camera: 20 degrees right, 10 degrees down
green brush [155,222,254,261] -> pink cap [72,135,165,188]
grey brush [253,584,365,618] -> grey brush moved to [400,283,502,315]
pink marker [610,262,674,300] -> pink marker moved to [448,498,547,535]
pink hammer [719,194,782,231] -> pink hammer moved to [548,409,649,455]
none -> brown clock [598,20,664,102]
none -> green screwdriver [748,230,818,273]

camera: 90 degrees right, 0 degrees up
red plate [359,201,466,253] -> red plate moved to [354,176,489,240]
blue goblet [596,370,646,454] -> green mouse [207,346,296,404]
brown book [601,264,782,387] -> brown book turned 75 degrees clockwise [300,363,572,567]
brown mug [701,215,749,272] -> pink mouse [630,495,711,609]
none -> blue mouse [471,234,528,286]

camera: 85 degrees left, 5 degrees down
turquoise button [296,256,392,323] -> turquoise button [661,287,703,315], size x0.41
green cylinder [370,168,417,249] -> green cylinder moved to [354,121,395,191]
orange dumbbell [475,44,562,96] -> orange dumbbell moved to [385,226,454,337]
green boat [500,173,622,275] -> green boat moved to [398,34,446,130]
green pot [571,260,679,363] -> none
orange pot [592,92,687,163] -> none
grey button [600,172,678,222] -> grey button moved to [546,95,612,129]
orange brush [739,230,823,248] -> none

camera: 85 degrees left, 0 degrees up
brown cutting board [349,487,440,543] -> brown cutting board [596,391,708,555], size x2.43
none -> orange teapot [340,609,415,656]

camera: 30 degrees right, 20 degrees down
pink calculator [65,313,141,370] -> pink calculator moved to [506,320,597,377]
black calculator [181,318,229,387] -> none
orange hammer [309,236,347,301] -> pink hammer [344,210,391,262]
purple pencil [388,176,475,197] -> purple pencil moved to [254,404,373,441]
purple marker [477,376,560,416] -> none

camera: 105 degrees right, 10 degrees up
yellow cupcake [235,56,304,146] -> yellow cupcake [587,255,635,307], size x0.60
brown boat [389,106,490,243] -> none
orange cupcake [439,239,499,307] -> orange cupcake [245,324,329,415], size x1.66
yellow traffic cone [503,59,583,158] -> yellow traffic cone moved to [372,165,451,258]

++++++

Activity ::
Please give again the lines above between the line holding "pink hammer [719,194,782,231]" and the line holding "blue goblet [596,370,646,454]", inclusive, exactly as they are and with nothing added.

Task solution ::
pink hammer [719,194,782,231] -> pink hammer moved to [548,409,649,455]
none -> brown clock [598,20,664,102]
none -> green screwdriver [748,230,818,273]

camera: 90 degrees right, 0 degrees up
red plate [359,201,466,253] -> red plate moved to [354,176,489,240]
blue goblet [596,370,646,454] -> green mouse [207,346,296,404]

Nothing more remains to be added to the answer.